• **Written problem**:
Revise the part of the records that opens with the line containing "joined [277, 936]" and closes with the line containing "copier [839, 569]", replacing "booths" with "stalls" and leaving everything else unchanged. Return only those lines.

• **Provided material**:

------------------------------------

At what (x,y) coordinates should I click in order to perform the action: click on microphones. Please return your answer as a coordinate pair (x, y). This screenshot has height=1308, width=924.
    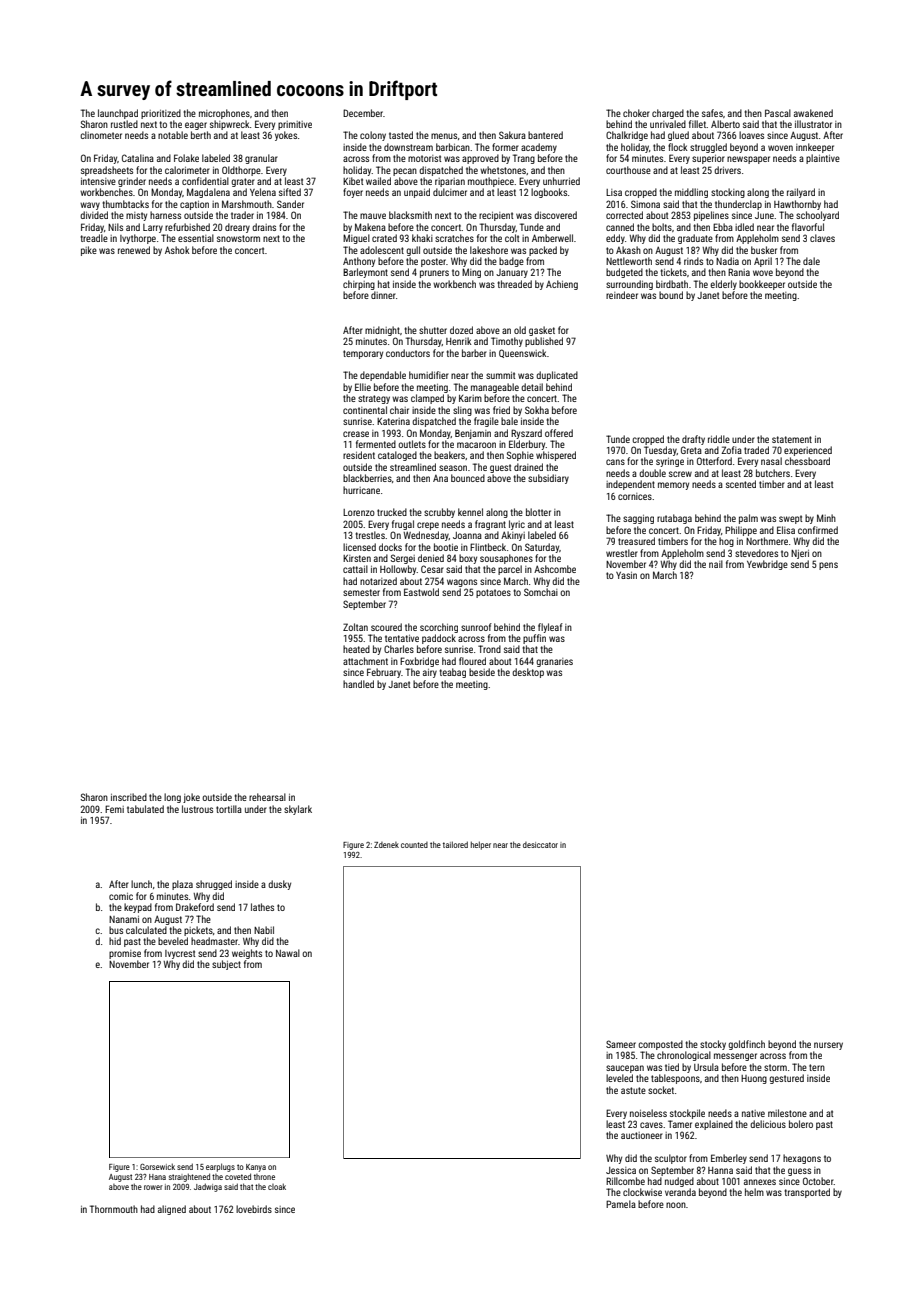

------------------------------------

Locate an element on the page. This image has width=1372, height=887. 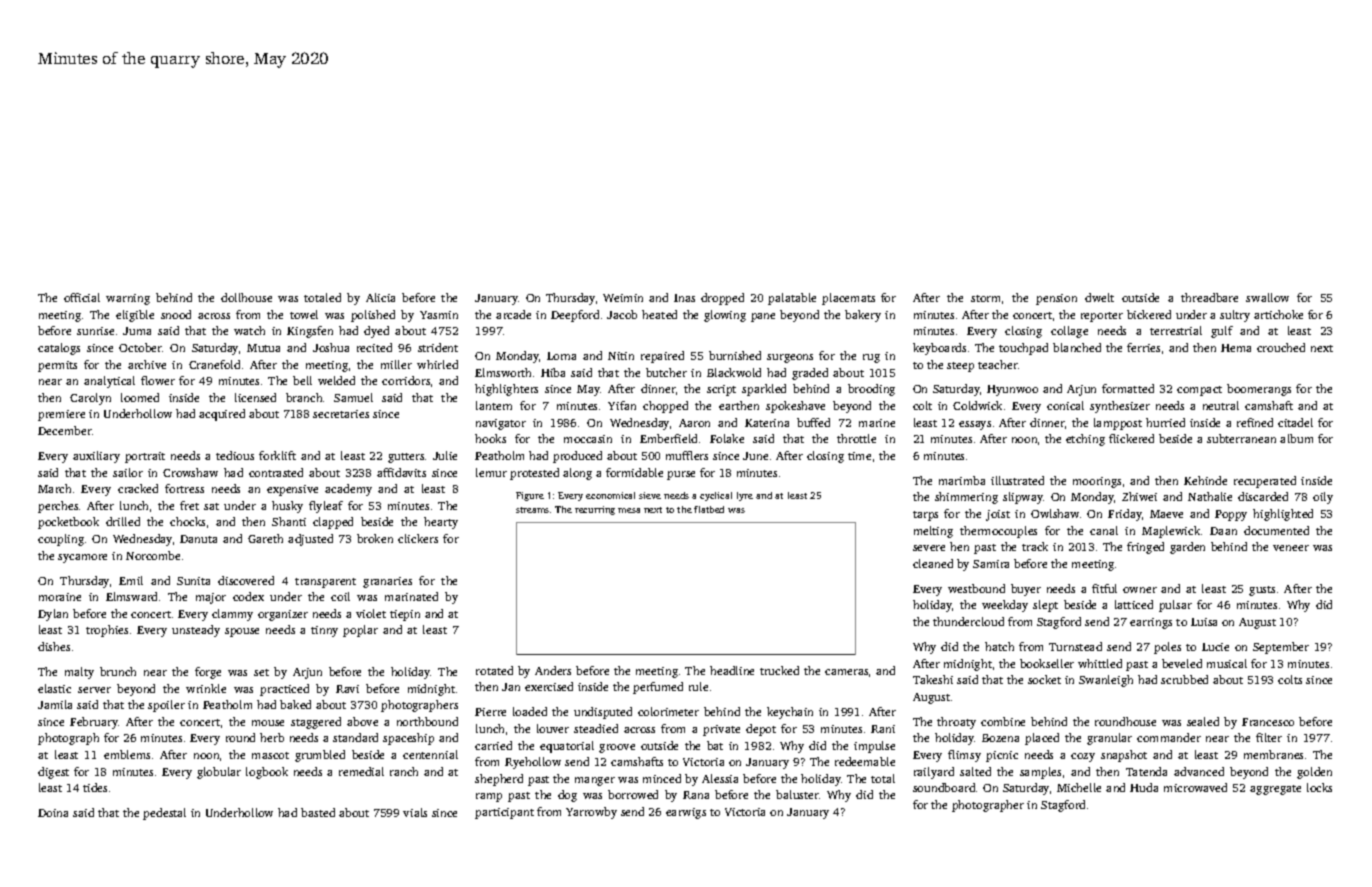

------------------------------------

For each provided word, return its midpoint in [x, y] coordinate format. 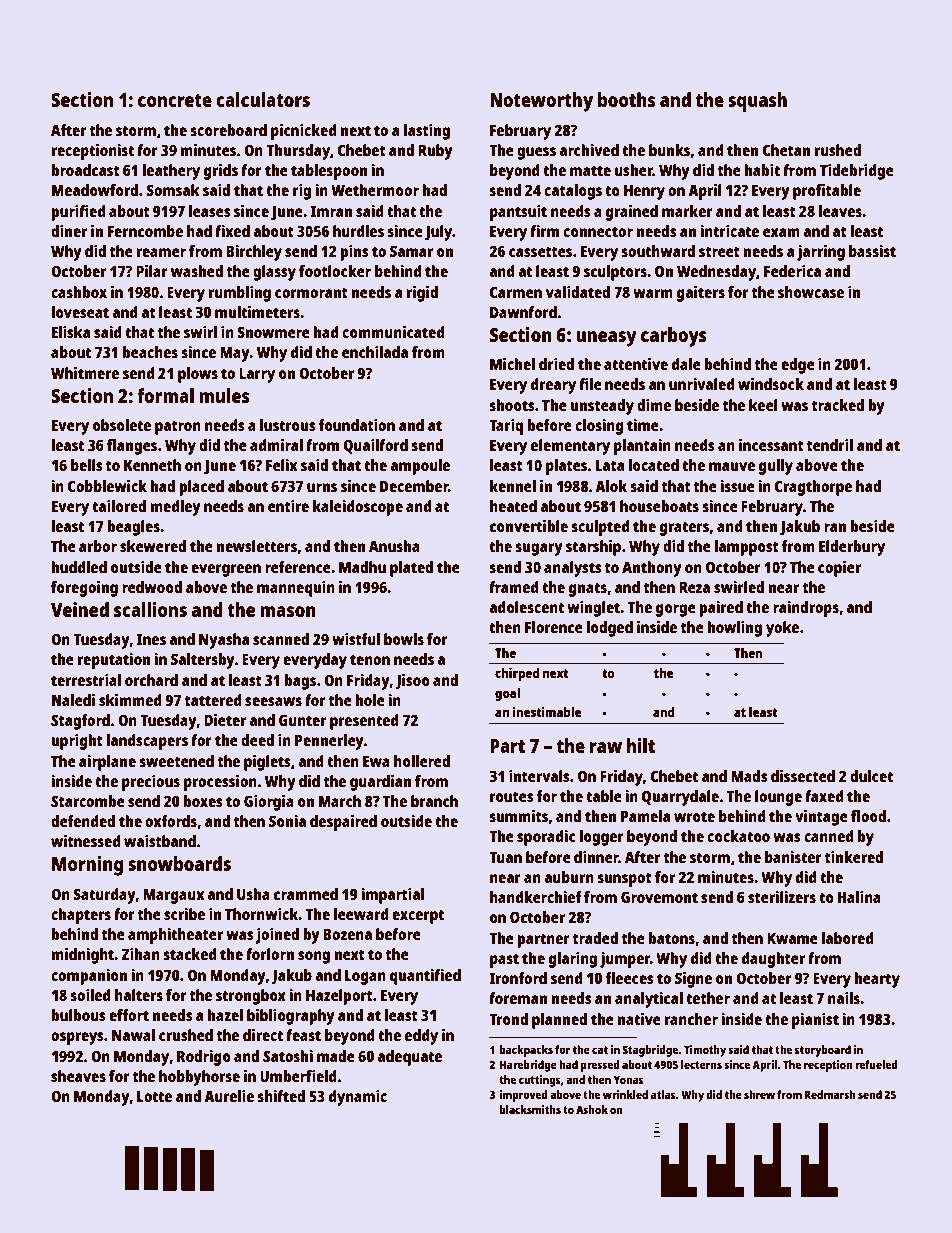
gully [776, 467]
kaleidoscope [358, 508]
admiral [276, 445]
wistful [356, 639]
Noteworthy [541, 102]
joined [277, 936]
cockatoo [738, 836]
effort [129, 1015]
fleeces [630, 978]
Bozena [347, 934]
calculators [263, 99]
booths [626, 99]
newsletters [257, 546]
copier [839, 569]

------------------------------------

• **Result for this task**:
joined [277, 936]
cockatoo [738, 836]
effort [129, 1015]
fleeces [630, 978]
Bozena [347, 934]
calculators [263, 99]
stalls [626, 99]
newsletters [257, 546]
copier [839, 569]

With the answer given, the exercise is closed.